◆ **Task details**
Determine the number of lines in the entries below in which the word "AGND" appears, and reply with that number only.

◆ **Information provided**
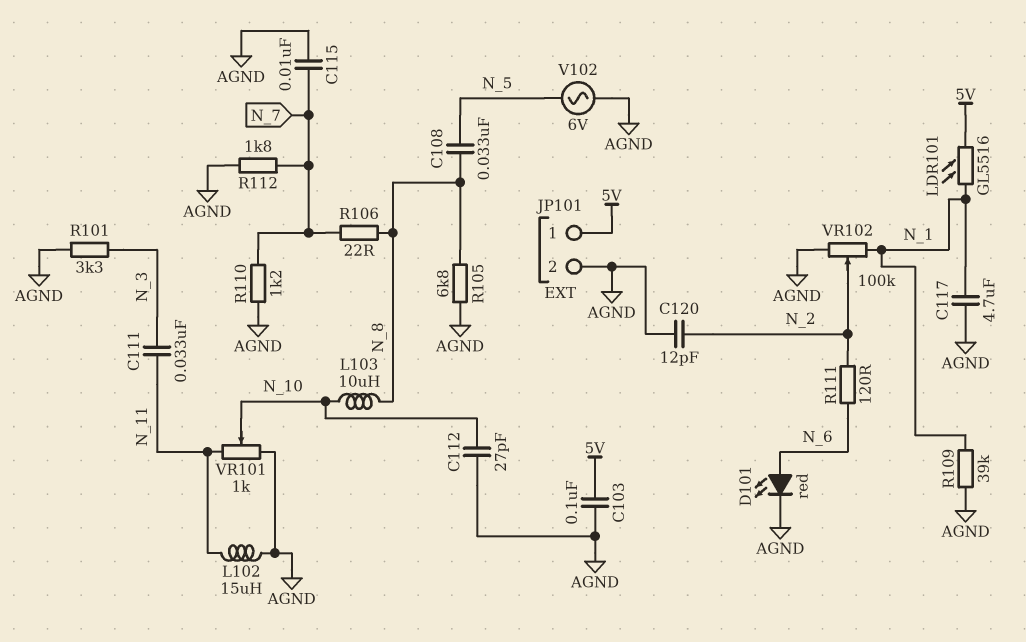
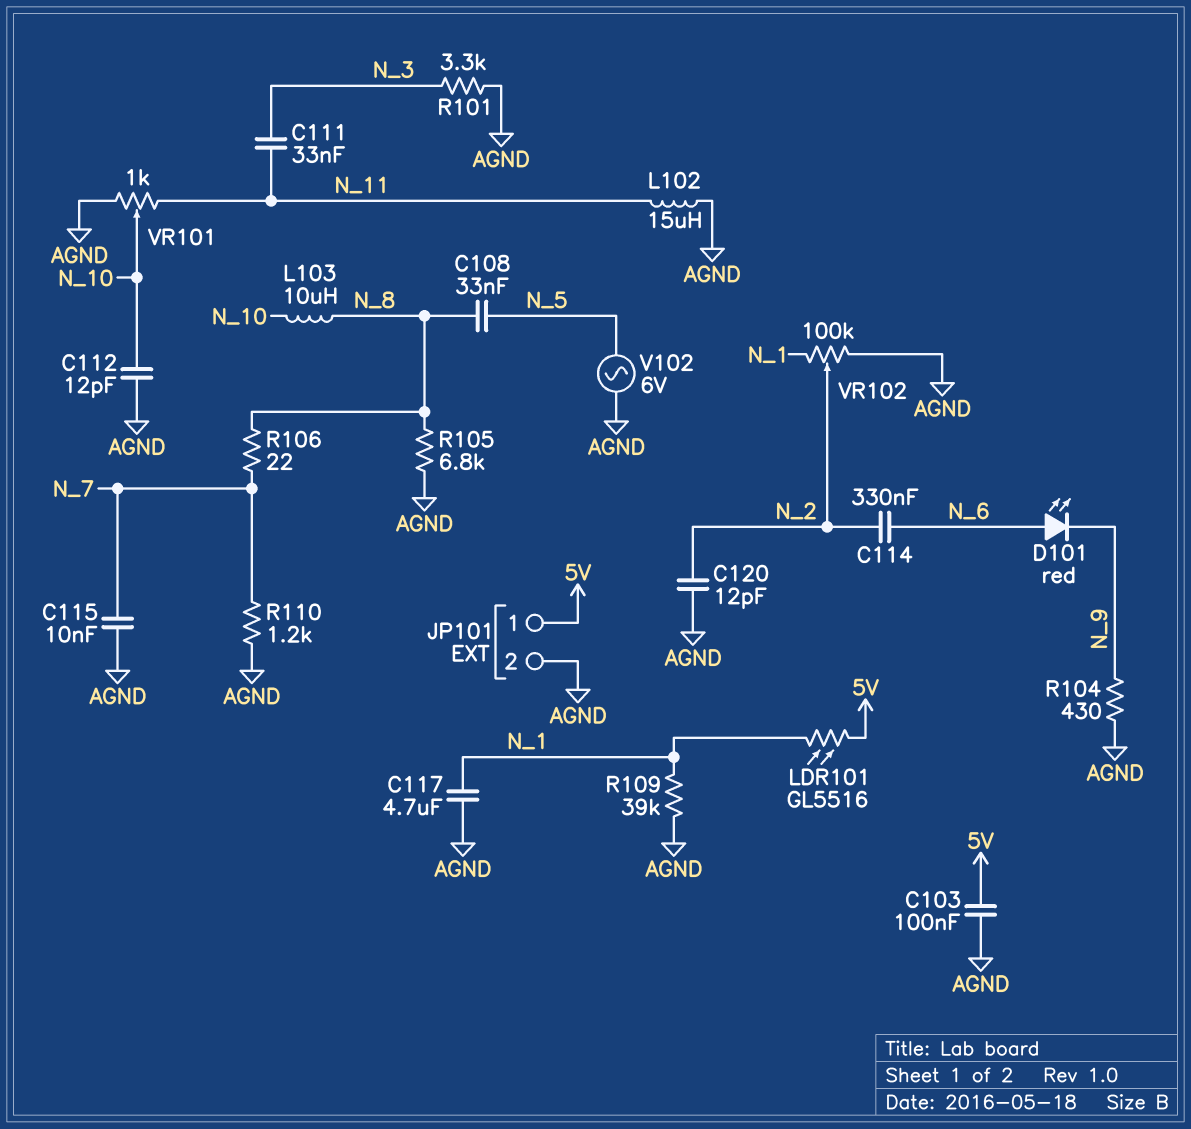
C112: 27pF (AGND, N_10) -> 12pF (AGND, N_10)
C114: none -> 330nF (N_2, N_6)
D101: LED red (A N_6, K AGND) -> LED red (A N_6, K N_9)
R104: none -> 430 (AGND, N_9)
R111: 120 (N_2, N_6) -> none
R112: 1.8k (AGND, N_7) -> none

◆ **Solution to this problem**
4